§ **Excerpted data**:
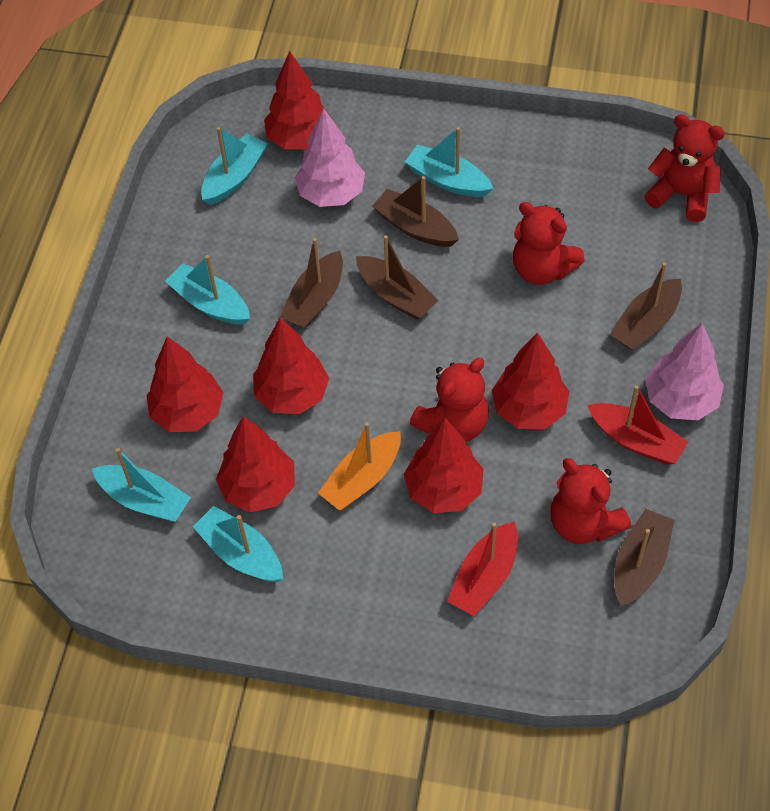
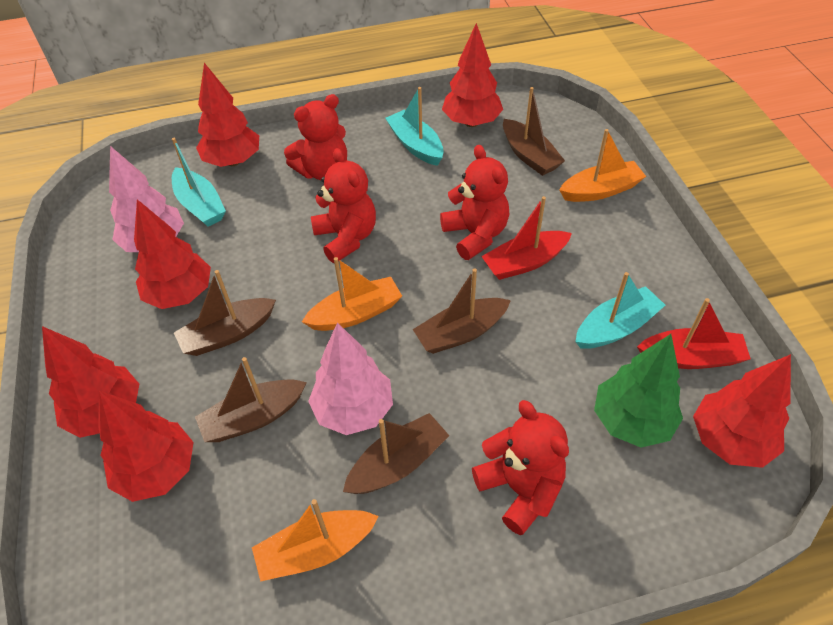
green tree: 0 -> 1
orange boat: 1 -> 3
turquoise boat: 5 -> 3

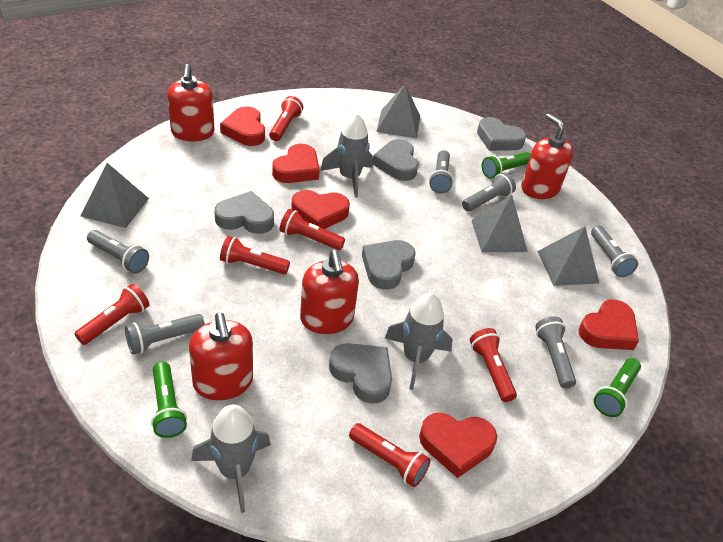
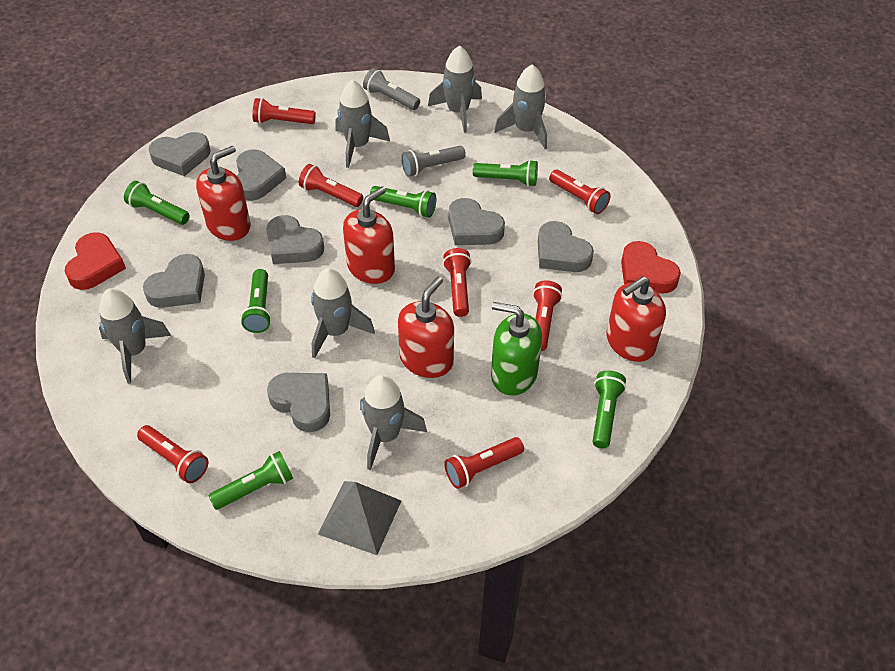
green flashlight: 3 -> 6
green soap dispenser: 0 -> 1
grey flashlight: 6 -> 2
grey heart: 5 -> 7
grey pyramid: 4 -> 1
grey rocket: 3 -> 6
red flashlight: 6 -> 7
red heart: 5 -> 2

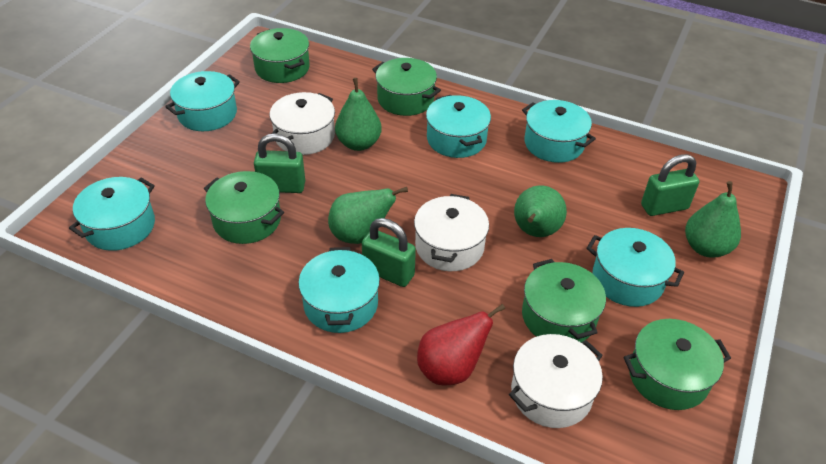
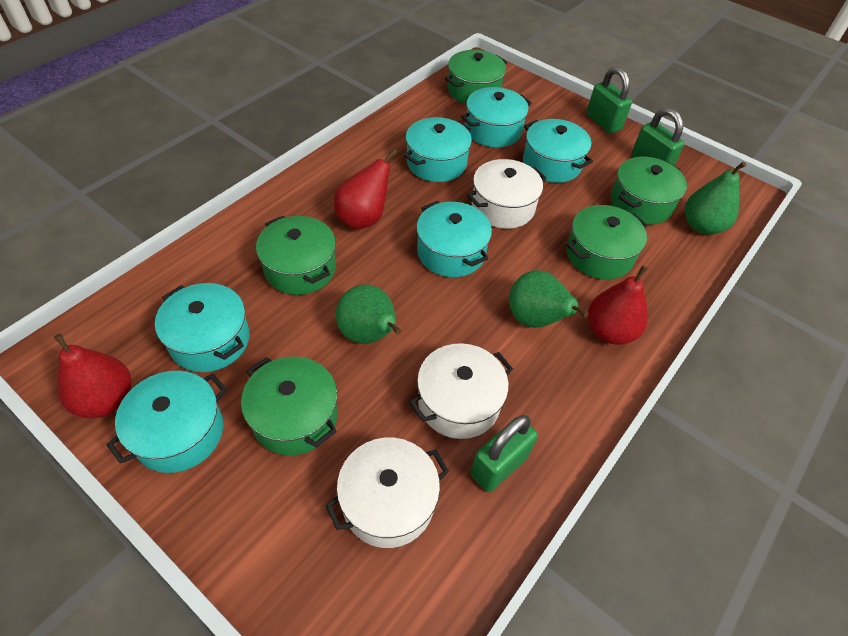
green pear: 4 -> 3
red pear: 1 -> 3

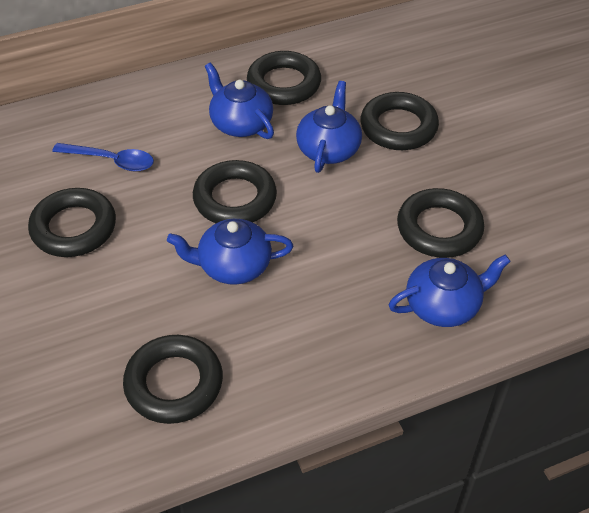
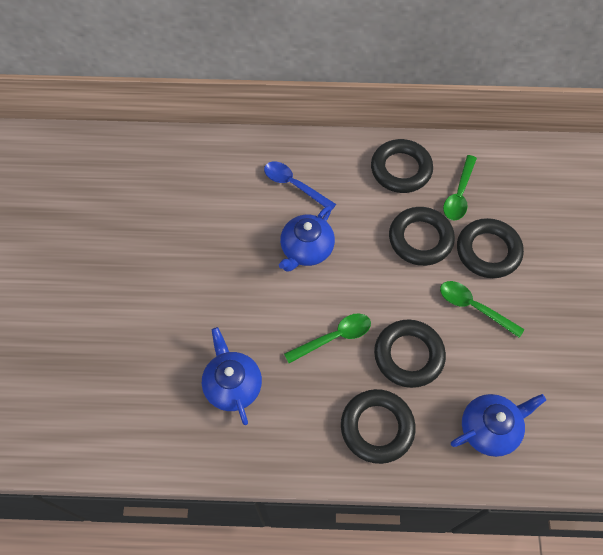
black ring: 6 -> 5
blue teapot: 4 -> 3
green spoon: 0 -> 3

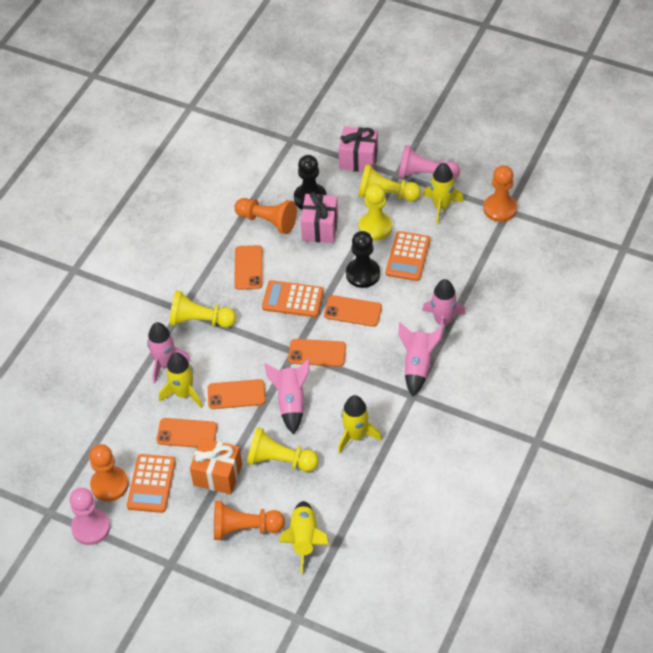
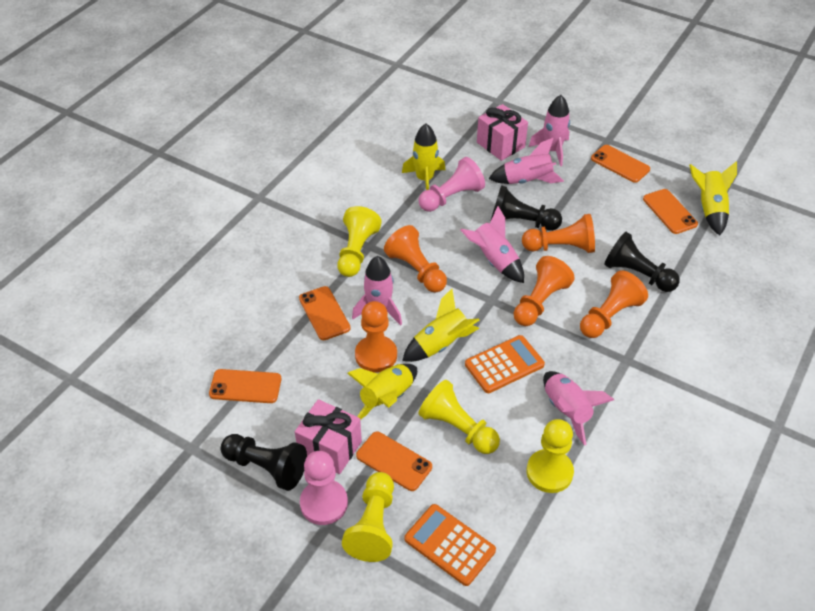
black pawn: 2 -> 3
orange calculator: 3 -> 2
orange gift: 1 -> 0
orange pawn: 4 -> 5
pink rocket: 4 -> 5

§ **About this exercise**:
Lines that contain the string "green" should be copied from the material above.

§ **Response area**:
green tree: 0 -> 1
green flashlight: 3 -> 6
green soap dispenser: 0 -> 1
green pear: 4 -> 3
green spoon: 0 -> 3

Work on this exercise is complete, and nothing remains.